Scan the data, and whenever a line contains "DGND", copy it.

▶ **Given information**
*** Begin section ***

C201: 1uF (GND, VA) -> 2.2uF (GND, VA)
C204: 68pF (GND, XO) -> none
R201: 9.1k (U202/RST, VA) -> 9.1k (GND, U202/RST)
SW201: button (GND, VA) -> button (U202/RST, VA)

*** End section ***
*** Begin section ***

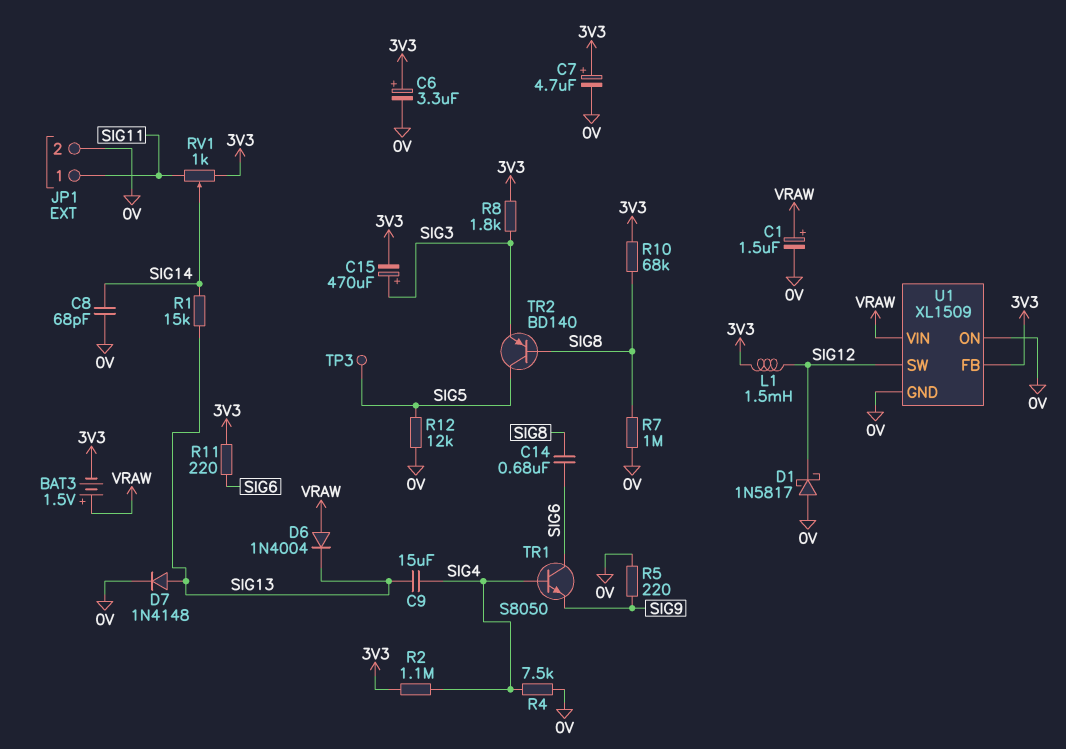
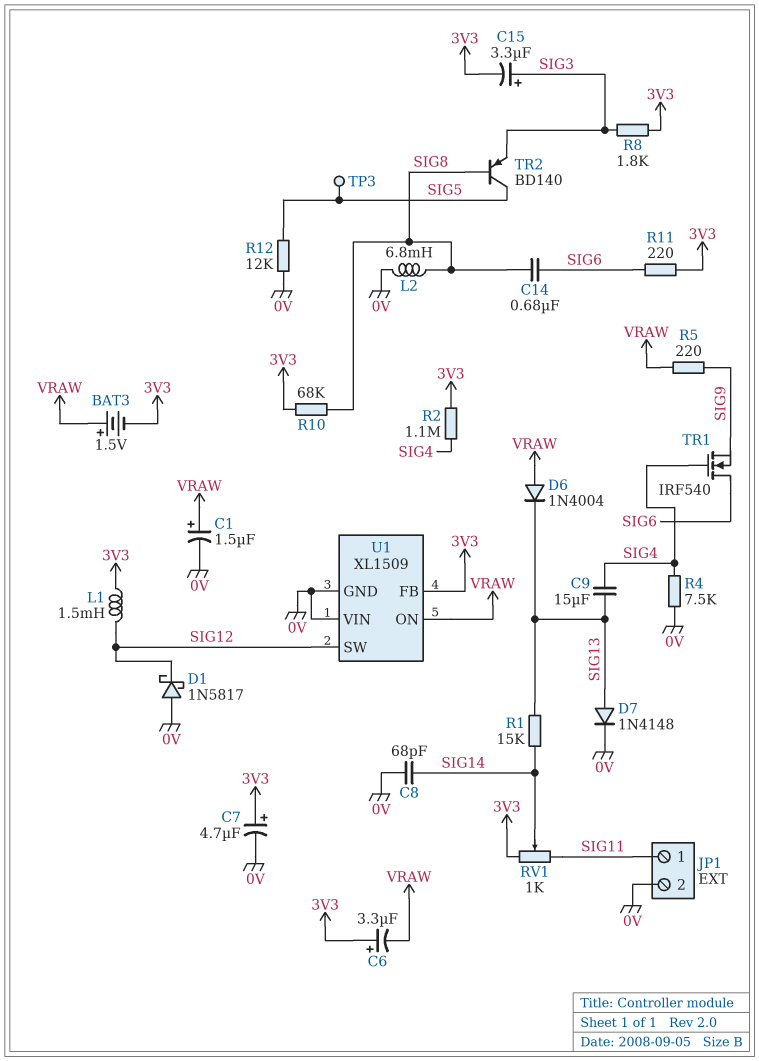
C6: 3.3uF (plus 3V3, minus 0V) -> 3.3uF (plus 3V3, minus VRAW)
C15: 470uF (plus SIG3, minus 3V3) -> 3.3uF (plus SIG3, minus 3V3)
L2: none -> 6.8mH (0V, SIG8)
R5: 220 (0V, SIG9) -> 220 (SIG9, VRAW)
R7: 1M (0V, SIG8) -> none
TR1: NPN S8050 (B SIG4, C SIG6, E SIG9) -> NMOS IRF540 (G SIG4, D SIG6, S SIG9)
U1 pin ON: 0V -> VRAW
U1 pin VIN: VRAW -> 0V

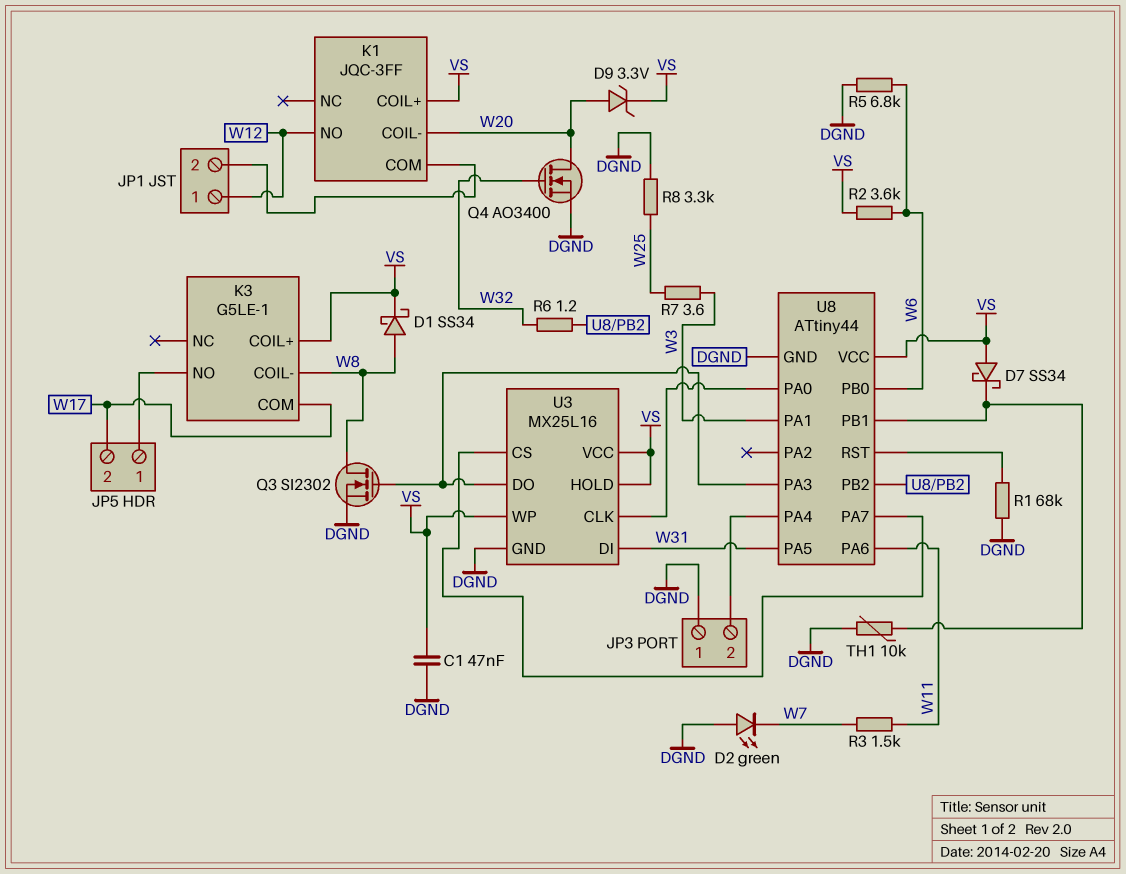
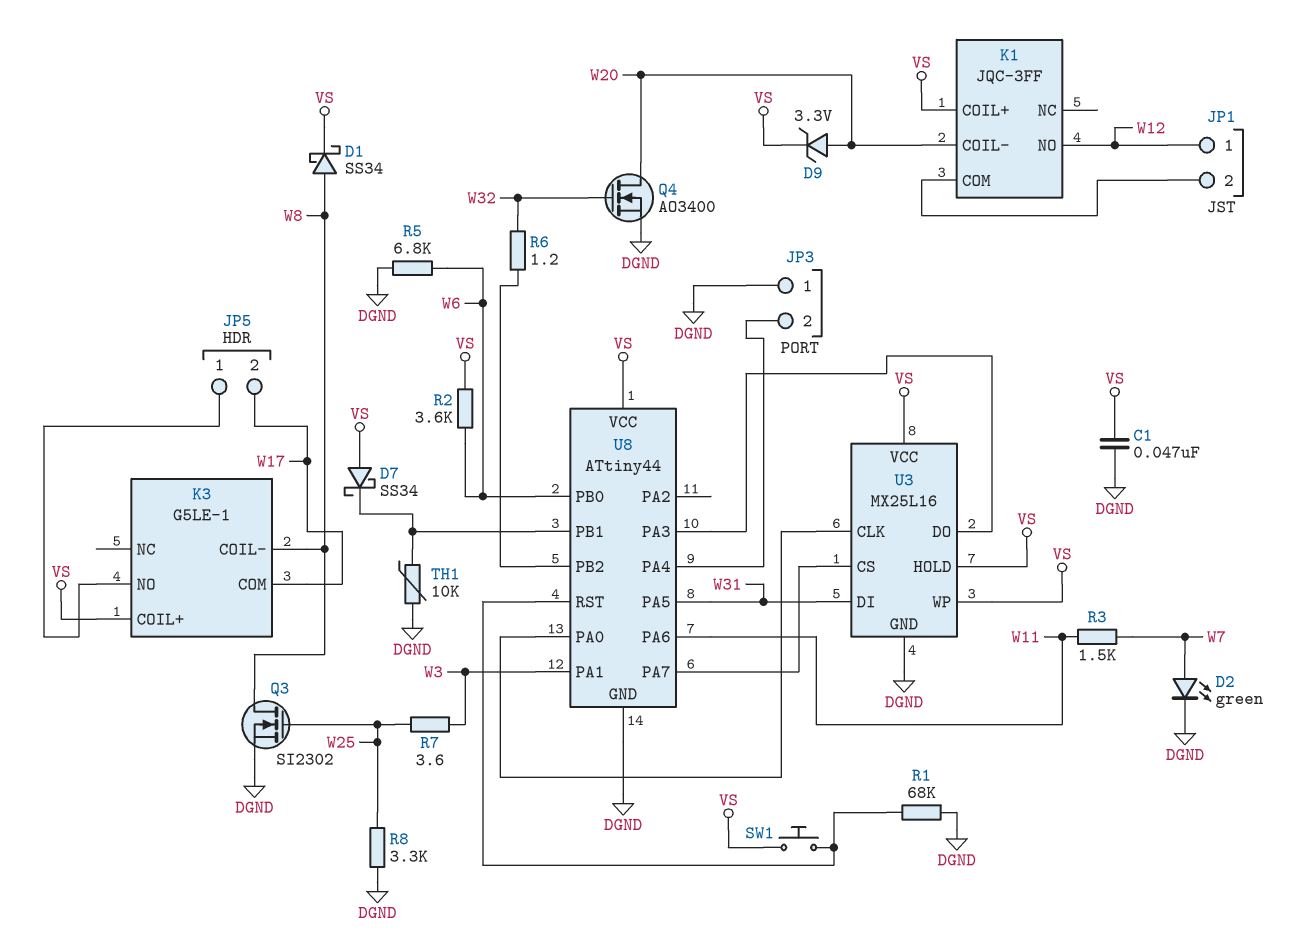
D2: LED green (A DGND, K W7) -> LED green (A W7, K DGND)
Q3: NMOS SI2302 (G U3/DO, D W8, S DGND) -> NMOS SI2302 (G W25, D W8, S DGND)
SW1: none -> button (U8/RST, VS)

*** End section ***

▶ **Result of the exercise**
D2: LED green (A DGND, K W7) -> LED green (A W7, K DGND)
Q3: NMOS SI2302 (G U3/DO, D W8, S DGND) -> NMOS SI2302 (G W25, D W8, S DGND)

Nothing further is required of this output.